### WHAT THE EXERCISE ASKS
If a line in the records below contains the word "brick", return that line.

### PROVIDED ENTRIES

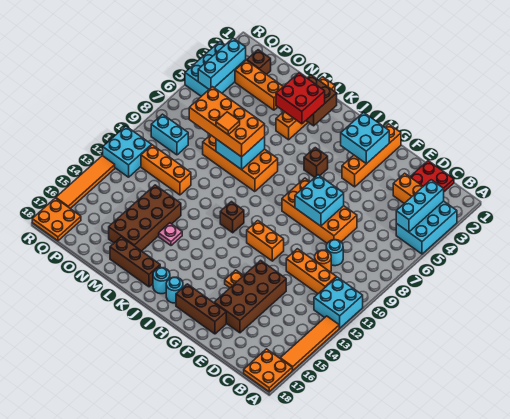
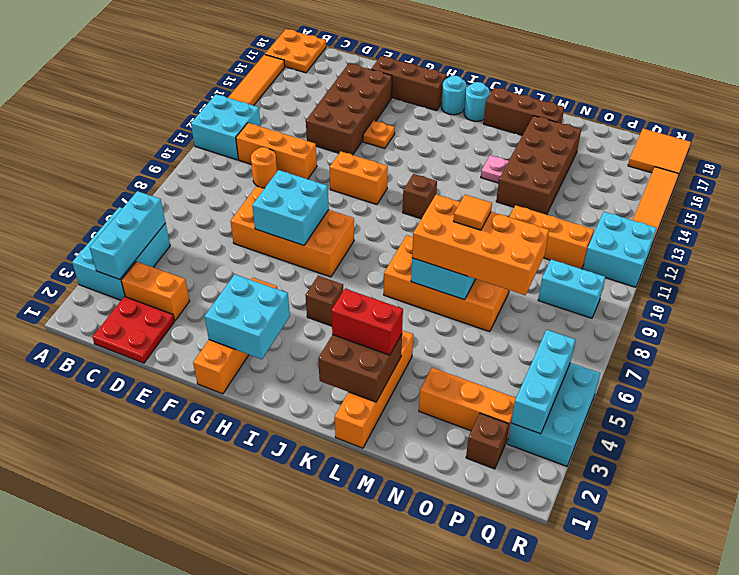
cyan round brick D9 level 1 -> none
red brick K3:L4 level 3 -> red brick K3:L3 level 3
orange plate Q17:R18 level 1 -> orange tile Q17:R18 level 1

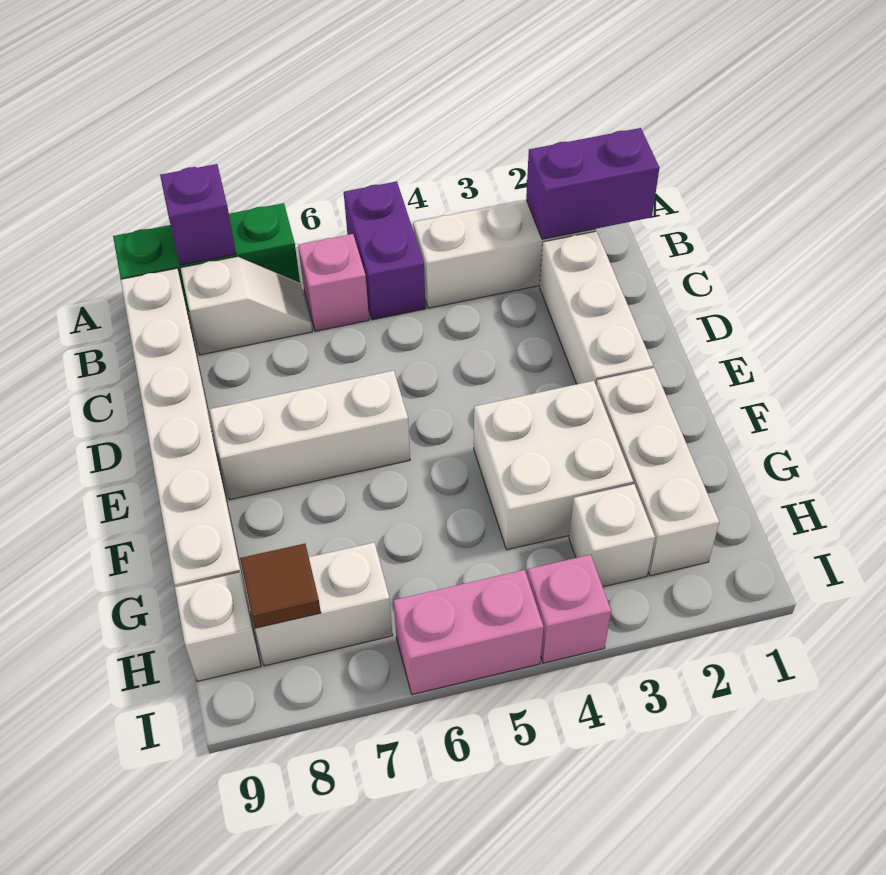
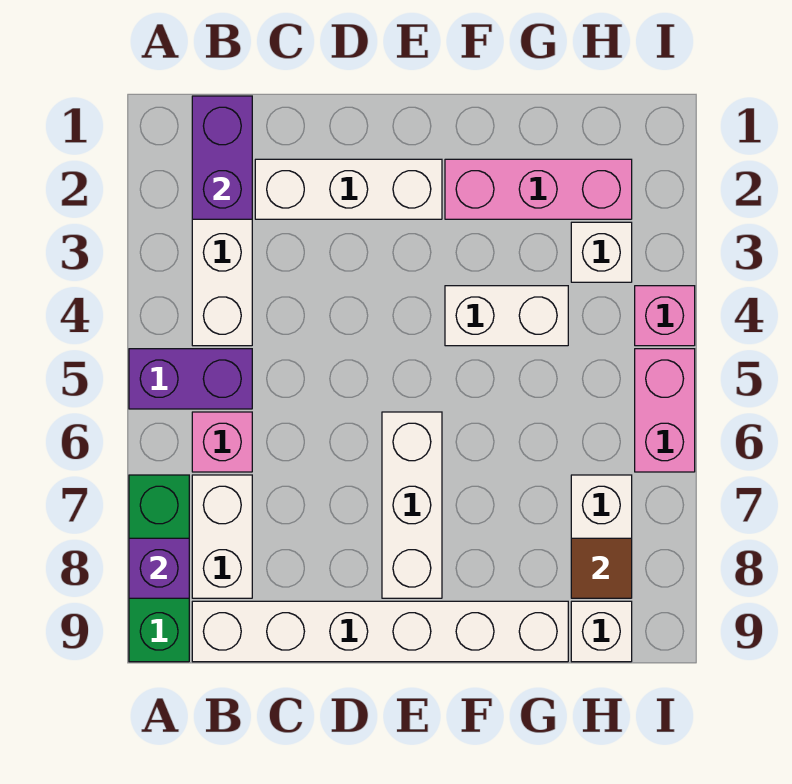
white slope B7:B8 level 1 top 8 -> white brick B7:B8 level 1
white brick F2:H2 level 1 -> pink brick F2:H2 level 1
white brick F3:G4 level 1 -> white brick F4:G4 level 1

### ANSWER SPACE
cyan round brick D9 level 1 -> none
red brick K3:L4 level 3 -> red brick K3:L3 level 3
white slope B7:B8 level 1 top 8 -> white brick B7:B8 level 1
white brick F2:H2 level 1 -> pink brick F2:H2 level 1
white brick F3:G4 level 1 -> white brick F4:G4 level 1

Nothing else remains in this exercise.